Exercise objective: Everything in the listing should be copied exactly, save for the pictures.

Given records:
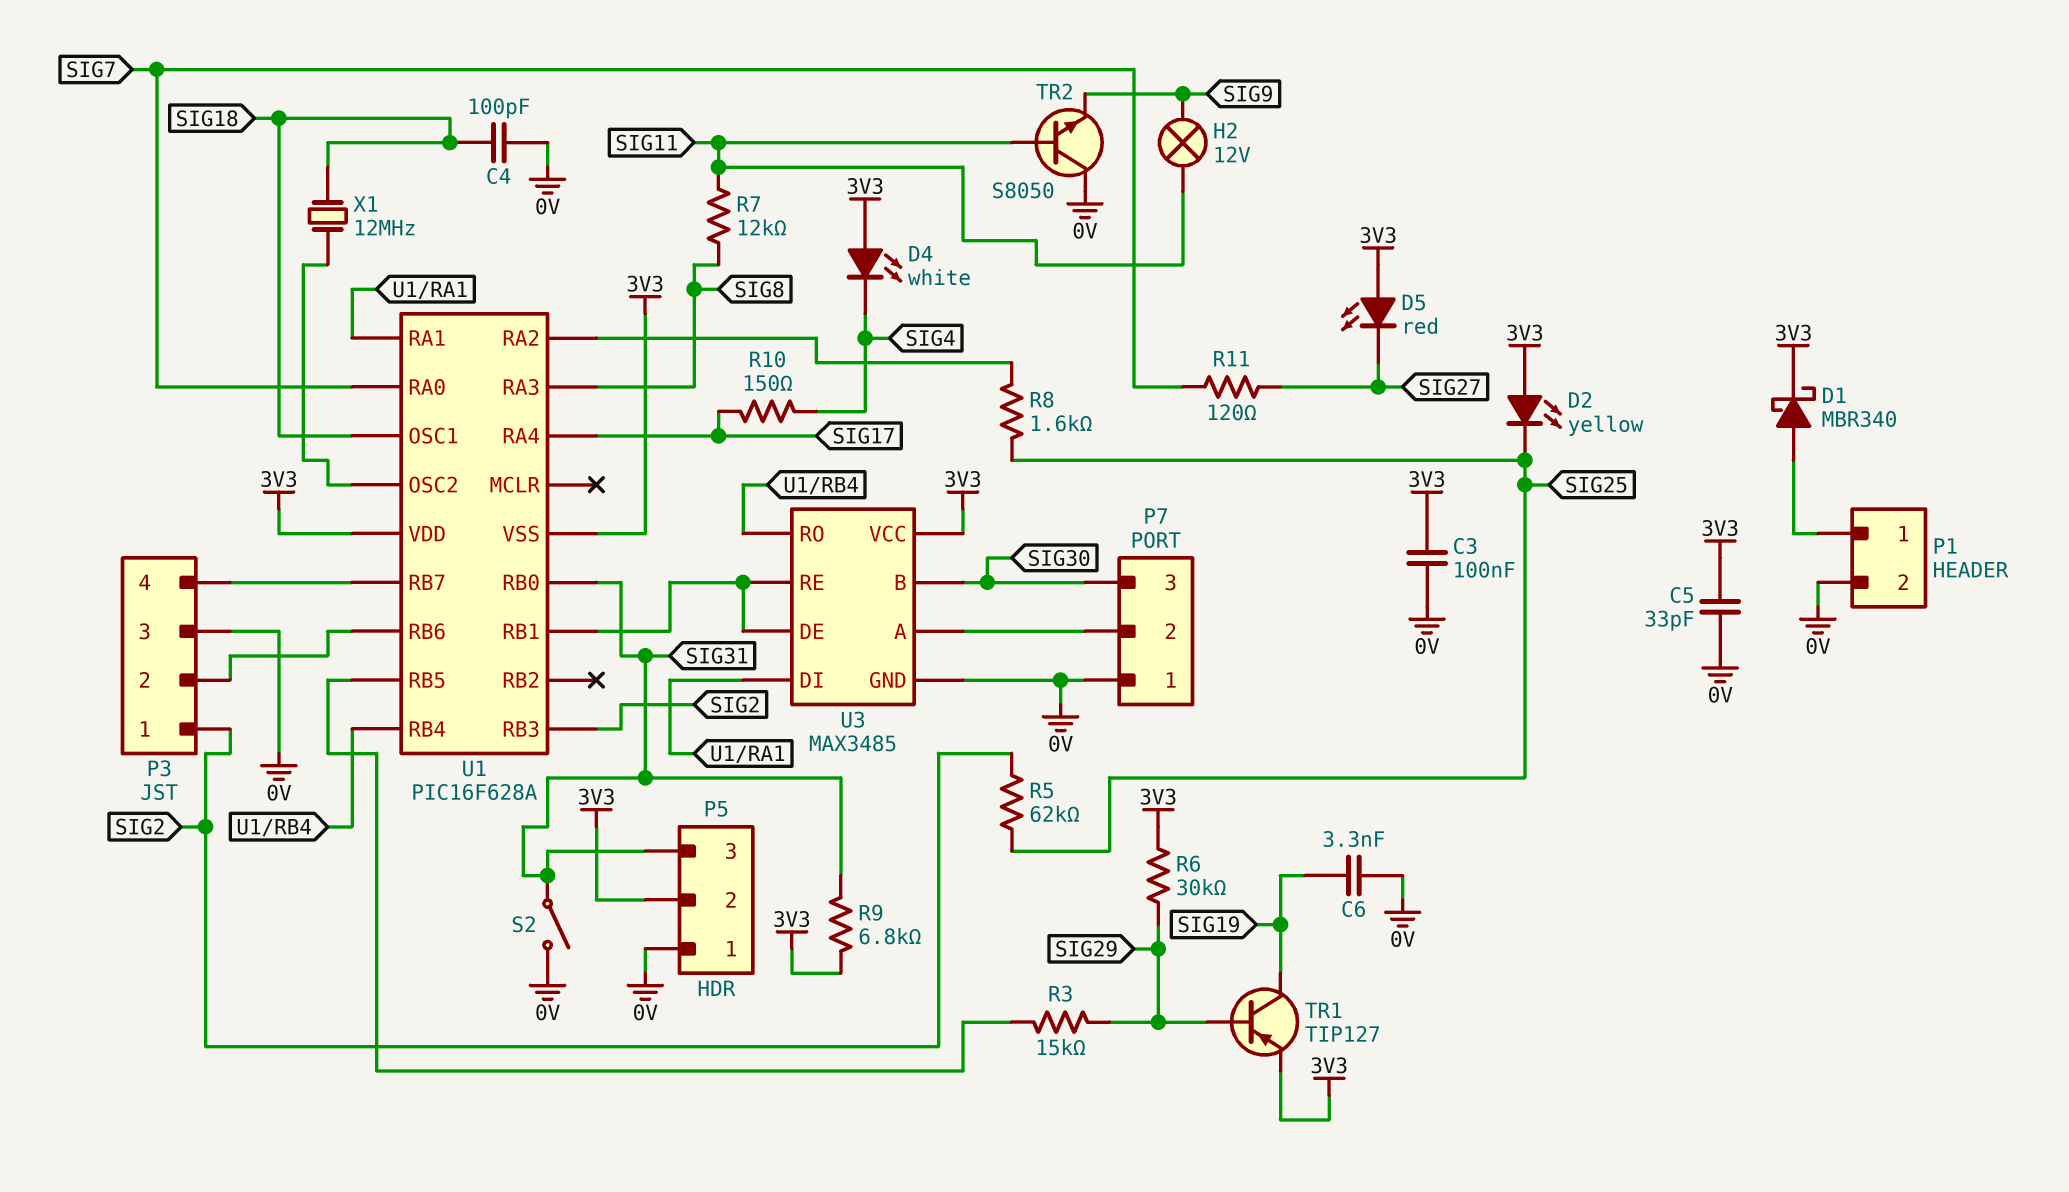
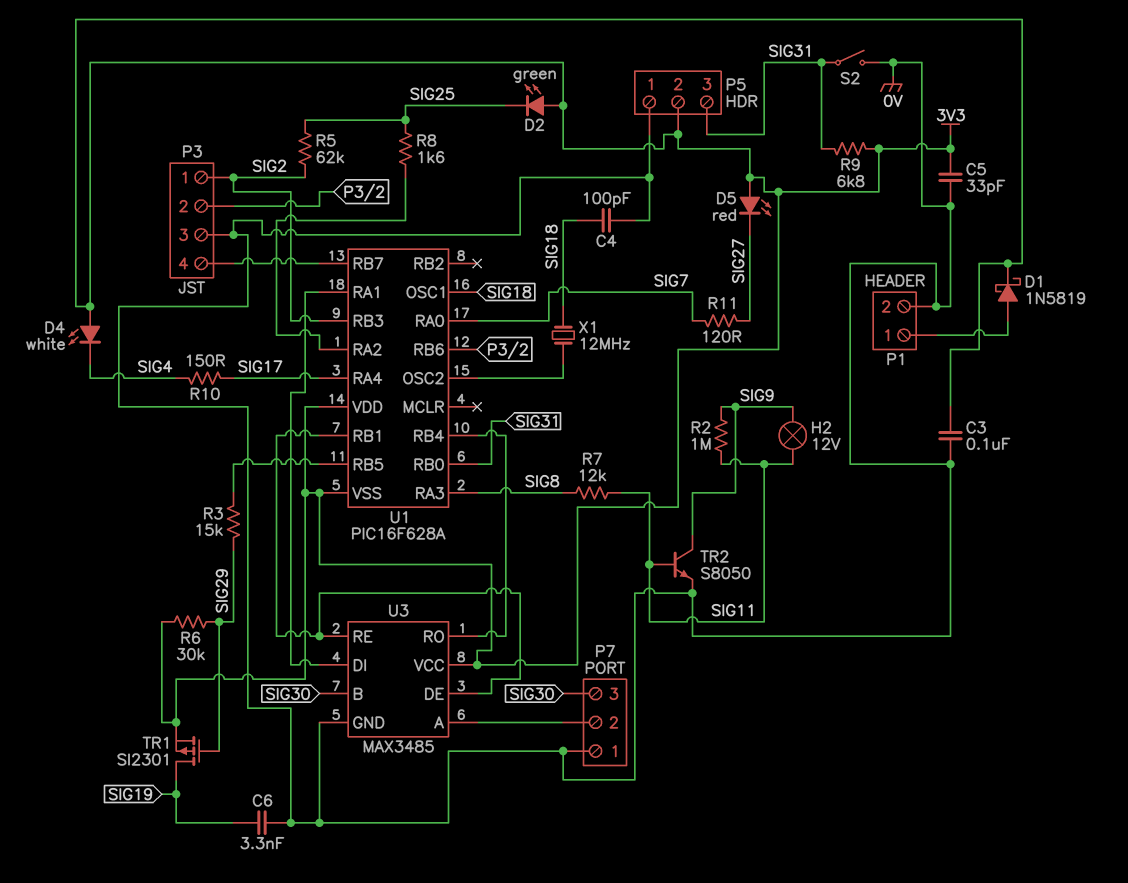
D1: schottky MBR340 (A P1/1, K 3V3) -> schottky 1N5819 (A P1/1, K 3V3)
D2: LED yellow (A 3V3, K SIG25) -> LED green (A 3V3, K SIG25)
R2: none -> 1M (SIG9, SIG11)
TR1: PNP TIP127 (B SIG29, C SIG19, E 3V3) -> PMOS SI2301 (G SIG29, D SIG19, S 3V3)
TR2: NPN S8050 (B SIG11, C 0V, E SIG9) -> NPN S8050 (B SIG11, C SIG9, E 0V)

Solution to the problem:
D1: schottky MBR340 (A P1/1, K 3V3) -> schottky 1N5819 (A P1/1, K 3V3)
D2: LED yellow (A 3V3, K SIG25) -> LED green (A 3V3, K SIG25)
R2: none -> 1M (SIG9, SIG11)
TR1: PNP TIP127 (B SIG29, C SIG19, E 3V3) -> PMOS SI2301 (G SIG29, D SIG19, S 3V3)
TR2: NPN S8050 (B SIG11, C 0V, E SIG9) -> NPN S8050 (B SIG11, C SIG9, E 0V)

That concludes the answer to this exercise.